→ **Supplied material**:
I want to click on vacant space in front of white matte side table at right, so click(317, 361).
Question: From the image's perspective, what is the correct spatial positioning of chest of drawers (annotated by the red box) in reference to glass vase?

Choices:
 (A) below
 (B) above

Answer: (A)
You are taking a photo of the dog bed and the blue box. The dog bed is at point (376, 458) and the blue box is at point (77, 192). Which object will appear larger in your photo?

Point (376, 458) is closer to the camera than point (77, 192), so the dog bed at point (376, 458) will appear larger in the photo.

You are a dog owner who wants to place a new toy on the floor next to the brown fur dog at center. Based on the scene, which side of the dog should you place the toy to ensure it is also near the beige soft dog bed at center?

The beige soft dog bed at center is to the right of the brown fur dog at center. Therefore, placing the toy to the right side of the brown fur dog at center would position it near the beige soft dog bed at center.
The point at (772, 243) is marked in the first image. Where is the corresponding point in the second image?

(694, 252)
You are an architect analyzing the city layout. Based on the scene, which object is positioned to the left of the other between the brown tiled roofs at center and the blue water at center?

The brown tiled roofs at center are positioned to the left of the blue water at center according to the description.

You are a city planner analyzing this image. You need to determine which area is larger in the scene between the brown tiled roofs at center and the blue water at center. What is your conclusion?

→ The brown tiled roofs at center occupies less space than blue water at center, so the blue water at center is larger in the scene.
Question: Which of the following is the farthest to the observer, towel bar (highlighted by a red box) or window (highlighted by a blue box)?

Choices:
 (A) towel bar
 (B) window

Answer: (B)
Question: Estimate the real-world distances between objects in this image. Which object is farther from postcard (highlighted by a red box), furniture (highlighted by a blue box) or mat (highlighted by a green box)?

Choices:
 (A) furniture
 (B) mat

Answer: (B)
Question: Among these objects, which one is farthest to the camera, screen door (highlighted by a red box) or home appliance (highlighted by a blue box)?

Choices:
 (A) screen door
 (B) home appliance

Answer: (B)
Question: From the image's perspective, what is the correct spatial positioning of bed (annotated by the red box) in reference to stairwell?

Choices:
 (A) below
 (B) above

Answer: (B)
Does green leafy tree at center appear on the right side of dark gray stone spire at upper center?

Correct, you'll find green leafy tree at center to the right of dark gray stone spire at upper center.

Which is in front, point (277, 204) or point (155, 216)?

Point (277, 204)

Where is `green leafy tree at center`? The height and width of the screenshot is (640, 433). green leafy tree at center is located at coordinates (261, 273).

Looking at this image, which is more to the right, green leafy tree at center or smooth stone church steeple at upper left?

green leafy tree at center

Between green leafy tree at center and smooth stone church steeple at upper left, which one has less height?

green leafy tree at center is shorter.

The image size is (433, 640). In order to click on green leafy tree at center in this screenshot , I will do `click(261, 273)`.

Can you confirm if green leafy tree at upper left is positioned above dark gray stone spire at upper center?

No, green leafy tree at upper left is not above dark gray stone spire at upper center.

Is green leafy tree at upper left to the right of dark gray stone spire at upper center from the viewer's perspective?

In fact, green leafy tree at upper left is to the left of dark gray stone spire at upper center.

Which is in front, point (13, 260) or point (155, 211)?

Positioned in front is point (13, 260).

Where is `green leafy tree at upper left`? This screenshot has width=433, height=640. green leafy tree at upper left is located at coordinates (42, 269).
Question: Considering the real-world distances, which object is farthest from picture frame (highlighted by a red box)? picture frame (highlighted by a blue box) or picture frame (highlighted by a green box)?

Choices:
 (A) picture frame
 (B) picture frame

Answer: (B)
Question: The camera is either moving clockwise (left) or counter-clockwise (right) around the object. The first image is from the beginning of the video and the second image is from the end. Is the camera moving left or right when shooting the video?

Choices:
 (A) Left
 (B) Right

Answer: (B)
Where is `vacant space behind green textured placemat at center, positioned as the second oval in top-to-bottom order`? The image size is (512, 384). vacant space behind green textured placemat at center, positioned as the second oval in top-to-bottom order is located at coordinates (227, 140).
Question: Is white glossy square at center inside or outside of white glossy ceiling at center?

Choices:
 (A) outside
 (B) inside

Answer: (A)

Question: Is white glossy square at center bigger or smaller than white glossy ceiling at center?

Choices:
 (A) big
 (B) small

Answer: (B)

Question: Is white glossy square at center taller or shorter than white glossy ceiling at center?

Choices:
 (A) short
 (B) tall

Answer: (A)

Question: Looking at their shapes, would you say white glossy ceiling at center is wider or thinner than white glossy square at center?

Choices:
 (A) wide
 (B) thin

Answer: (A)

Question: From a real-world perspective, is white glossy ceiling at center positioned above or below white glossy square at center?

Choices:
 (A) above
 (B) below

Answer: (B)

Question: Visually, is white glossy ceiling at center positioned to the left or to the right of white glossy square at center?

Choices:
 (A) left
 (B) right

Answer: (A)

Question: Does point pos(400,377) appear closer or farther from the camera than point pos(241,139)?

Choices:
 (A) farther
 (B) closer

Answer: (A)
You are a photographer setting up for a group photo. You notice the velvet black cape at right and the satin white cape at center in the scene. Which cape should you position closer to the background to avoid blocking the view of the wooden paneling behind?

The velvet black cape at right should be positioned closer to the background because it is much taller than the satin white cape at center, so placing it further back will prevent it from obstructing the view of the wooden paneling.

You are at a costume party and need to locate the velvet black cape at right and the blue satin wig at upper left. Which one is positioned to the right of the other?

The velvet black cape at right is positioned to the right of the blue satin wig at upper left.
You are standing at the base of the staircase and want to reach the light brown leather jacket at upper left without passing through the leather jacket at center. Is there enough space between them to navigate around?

→ **To be done**: Retype the lines above word for word, from the first line through the line containing "You are a dog", including that line.

→ **Finished task**:
I want to click on vacant space in front of white matte side table at right, so click(317, 361).
Question: From the image's perspective, what is the correct spatial positioning of chest of drawers (annotated by the red box) in reference to glass vase?

Choices:
 (A) below
 (B) above

Answer: (A)
You are taking a photo of the dog bed and the blue box. The dog bed is at point (376, 458) and the blue box is at point (77, 192). Which object will appear larger in your photo?

Point (376, 458) is closer to the camera than point (77, 192), so the dog bed at point (376, 458) will appear larger in the photo.

You are a dog owner who wants to place a new toy on the floor next to the brown fur dog at center. Based on the scene, which side of the dog should you place the toy to ensure it is also near the beige soft dog bed at center?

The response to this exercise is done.